__What the task asks__
Hunt through the entries for the word "blanco" and copy each line in which it appears.

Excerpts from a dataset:
═══
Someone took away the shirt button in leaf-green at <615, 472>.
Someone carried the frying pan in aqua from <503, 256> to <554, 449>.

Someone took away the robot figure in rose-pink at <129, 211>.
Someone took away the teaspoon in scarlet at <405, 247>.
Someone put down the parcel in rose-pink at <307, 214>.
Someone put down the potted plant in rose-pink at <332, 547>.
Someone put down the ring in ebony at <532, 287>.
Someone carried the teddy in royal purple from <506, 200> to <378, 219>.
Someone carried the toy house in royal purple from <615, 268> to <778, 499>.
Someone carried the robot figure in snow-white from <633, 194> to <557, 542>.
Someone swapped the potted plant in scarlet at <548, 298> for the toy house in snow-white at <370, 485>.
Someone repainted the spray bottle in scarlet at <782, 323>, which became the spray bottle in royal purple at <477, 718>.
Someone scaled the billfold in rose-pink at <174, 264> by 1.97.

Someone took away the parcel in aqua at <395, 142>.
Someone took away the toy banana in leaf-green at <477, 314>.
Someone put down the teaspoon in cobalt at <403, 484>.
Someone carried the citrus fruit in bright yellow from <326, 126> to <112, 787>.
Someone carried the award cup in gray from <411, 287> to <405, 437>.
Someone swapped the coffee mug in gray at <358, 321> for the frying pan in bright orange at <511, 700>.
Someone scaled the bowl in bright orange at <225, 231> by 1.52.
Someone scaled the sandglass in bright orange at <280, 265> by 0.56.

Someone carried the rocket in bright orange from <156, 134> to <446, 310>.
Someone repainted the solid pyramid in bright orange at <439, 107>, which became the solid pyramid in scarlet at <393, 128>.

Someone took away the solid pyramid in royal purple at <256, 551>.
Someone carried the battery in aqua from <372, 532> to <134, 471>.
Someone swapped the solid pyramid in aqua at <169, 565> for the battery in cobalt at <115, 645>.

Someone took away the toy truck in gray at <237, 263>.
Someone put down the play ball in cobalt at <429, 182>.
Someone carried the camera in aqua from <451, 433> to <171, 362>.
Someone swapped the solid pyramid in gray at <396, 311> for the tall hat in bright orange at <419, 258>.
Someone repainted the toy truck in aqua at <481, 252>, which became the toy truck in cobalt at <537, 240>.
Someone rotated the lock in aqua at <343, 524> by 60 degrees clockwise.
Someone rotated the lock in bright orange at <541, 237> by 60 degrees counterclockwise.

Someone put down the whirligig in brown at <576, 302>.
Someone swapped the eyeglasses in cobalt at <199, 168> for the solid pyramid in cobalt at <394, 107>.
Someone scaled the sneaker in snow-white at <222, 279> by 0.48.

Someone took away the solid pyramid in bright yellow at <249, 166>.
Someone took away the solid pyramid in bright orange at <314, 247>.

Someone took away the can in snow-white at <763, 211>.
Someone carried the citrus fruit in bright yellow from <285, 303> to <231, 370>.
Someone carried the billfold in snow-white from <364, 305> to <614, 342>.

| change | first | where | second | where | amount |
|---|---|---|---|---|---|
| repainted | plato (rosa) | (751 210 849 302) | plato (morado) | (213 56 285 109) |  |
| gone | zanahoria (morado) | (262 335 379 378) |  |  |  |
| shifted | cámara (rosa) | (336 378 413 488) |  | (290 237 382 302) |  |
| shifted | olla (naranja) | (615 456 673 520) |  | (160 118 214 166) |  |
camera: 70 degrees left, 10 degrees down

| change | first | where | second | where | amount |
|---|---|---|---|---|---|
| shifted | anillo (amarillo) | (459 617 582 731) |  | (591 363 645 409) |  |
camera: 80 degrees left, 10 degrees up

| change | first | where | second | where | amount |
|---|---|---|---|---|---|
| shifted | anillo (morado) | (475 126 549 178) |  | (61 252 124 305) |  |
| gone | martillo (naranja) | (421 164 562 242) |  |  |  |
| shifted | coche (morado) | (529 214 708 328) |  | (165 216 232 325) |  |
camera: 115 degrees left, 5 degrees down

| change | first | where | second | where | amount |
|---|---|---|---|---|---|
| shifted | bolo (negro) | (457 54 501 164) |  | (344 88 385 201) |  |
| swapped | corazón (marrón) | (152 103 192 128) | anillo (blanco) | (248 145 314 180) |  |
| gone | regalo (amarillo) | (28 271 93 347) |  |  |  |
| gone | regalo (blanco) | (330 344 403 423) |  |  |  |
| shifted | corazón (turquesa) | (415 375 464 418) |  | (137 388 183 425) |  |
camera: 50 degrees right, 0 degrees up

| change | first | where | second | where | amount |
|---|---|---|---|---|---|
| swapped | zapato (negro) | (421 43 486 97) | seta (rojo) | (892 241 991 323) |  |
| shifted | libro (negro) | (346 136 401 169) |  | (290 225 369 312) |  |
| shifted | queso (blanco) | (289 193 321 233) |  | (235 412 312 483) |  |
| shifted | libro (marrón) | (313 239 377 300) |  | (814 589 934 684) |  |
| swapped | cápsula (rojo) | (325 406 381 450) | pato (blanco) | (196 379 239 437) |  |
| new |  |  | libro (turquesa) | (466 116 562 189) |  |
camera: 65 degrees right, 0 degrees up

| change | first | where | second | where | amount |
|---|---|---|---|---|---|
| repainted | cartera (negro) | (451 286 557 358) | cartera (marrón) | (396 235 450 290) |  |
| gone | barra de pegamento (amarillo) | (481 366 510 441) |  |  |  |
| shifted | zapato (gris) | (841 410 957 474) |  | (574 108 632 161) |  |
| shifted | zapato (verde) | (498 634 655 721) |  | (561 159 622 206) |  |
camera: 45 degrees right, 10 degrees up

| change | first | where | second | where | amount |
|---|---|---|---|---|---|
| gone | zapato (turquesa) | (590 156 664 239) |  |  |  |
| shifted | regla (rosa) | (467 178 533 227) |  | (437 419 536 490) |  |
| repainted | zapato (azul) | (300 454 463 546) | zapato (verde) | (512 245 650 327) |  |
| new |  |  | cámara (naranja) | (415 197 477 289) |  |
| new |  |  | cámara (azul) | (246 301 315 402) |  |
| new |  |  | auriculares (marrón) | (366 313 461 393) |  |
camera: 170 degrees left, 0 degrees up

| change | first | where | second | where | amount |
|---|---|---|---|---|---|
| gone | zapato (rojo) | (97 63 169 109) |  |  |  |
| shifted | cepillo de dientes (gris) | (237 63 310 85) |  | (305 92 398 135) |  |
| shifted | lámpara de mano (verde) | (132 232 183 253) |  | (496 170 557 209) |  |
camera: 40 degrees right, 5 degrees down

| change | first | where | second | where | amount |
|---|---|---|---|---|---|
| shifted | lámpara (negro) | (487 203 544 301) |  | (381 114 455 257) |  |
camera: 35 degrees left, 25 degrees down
═══
__Written response__
| swapped | corazón (marrón) | (152 103 192 128) | anillo (blanco) | (248 145 314 180) |  |
| gone | regalo (blanco) | (330 344 403 423) |  |  |  |
| shifted | queso (blanco) | (289 193 321 233) |  | (235 412 312 483) |  |
| swapped | cápsula (rojo) | (325 406 381 450) | pato (blanco) | (196 379 239 437) |  |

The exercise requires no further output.